Instructions for the task ▸
Please return every line of the records below that holds the word "none".

Before-and-after change data:
#####
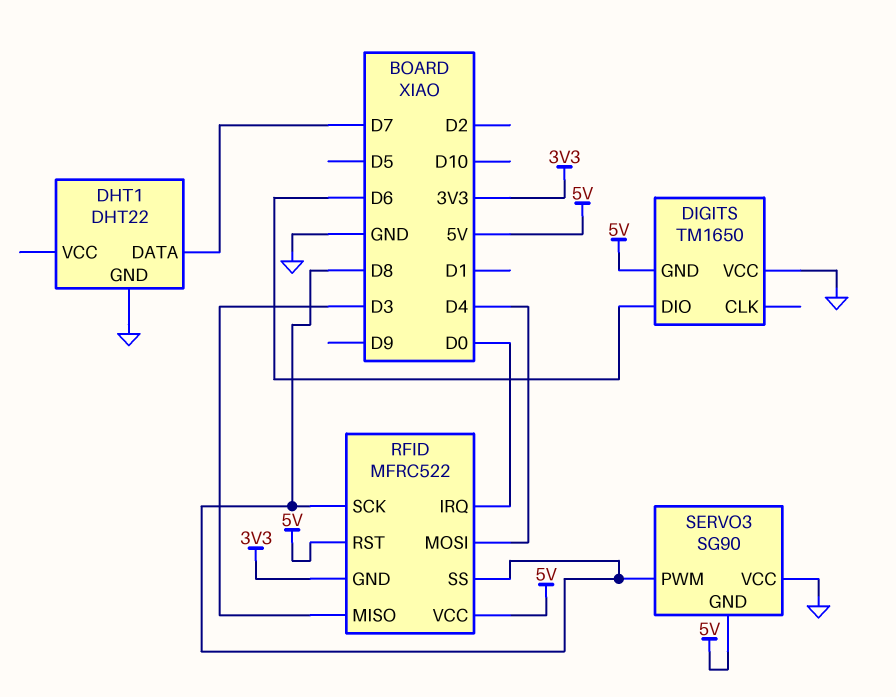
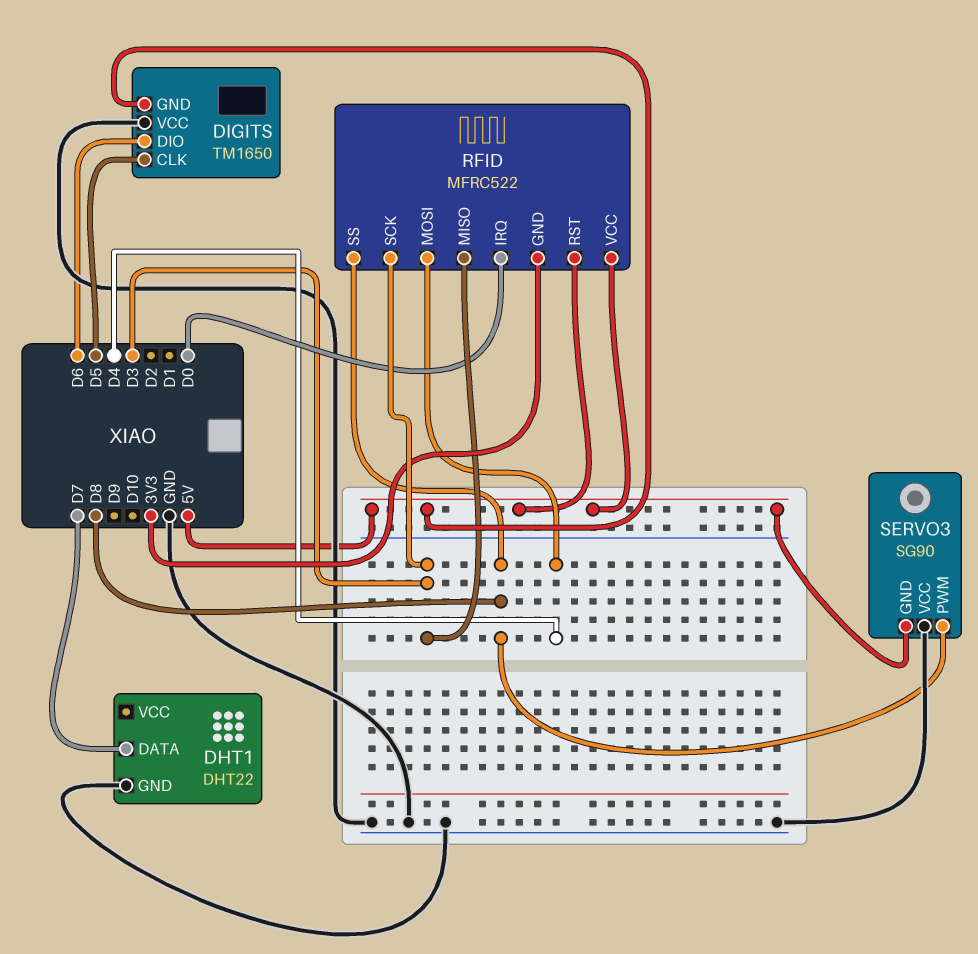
DIGITS pin CLK: none -> D5
RFID pin SCK: D8 -> D3

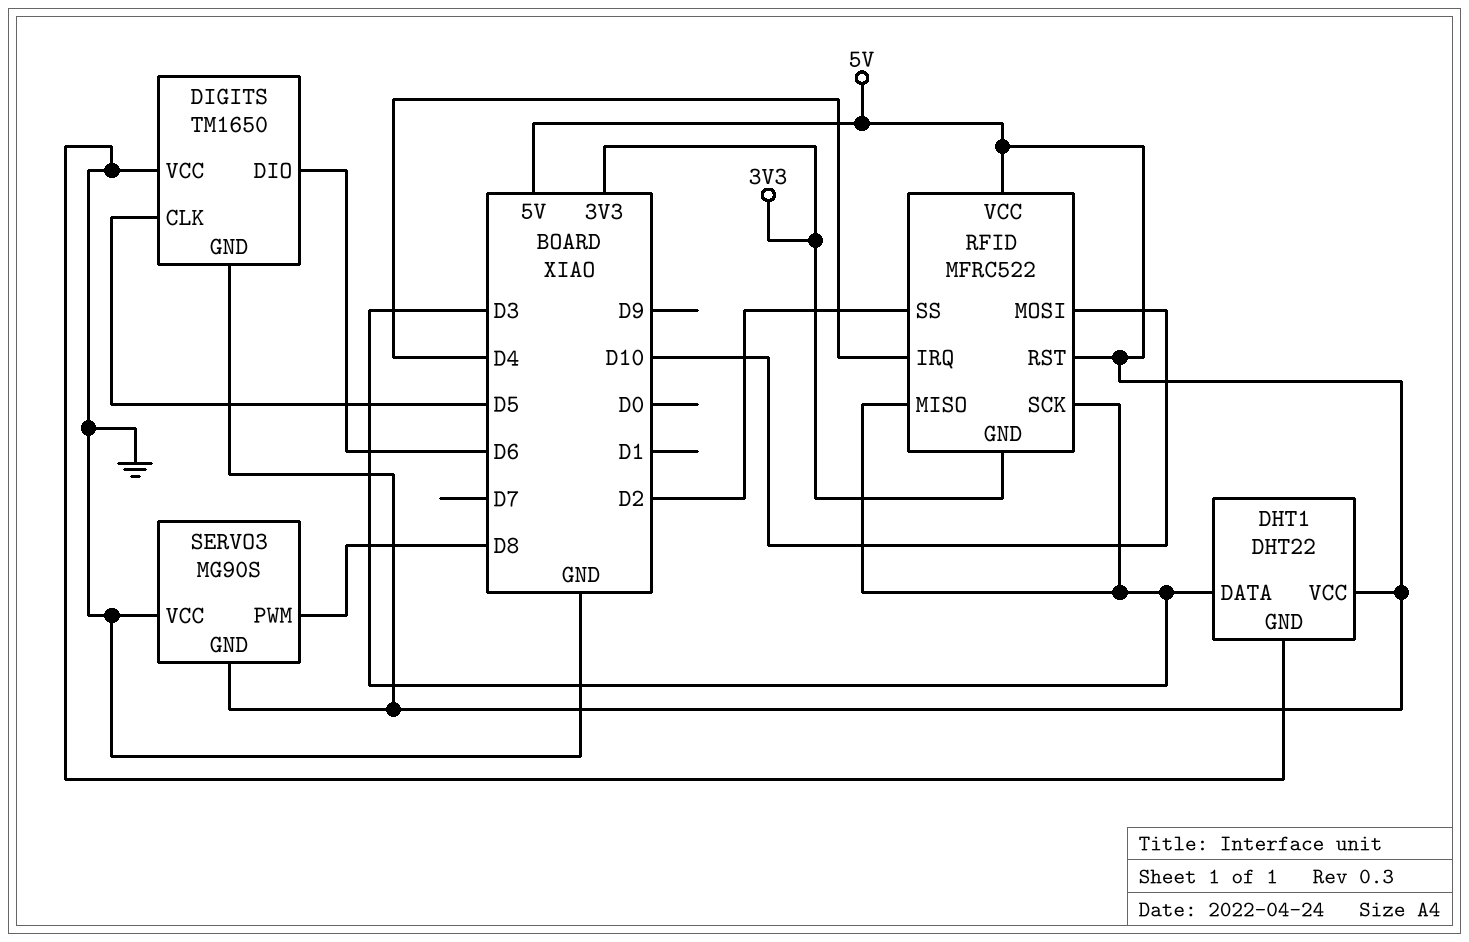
DHT1 pin DATA: D7 -> D3
DHT1 pin VCC: none -> 5V
RFID pin IRQ: D0 -> D4
RFID pin MOSI: D4 -> D10
RFID pin SS: D8 -> D2
SERVO3: SG90 -> MG90S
#####
Your response ▸
DIGITS pin CLK: none -> D5
DHT1 pin VCC: none -> 5V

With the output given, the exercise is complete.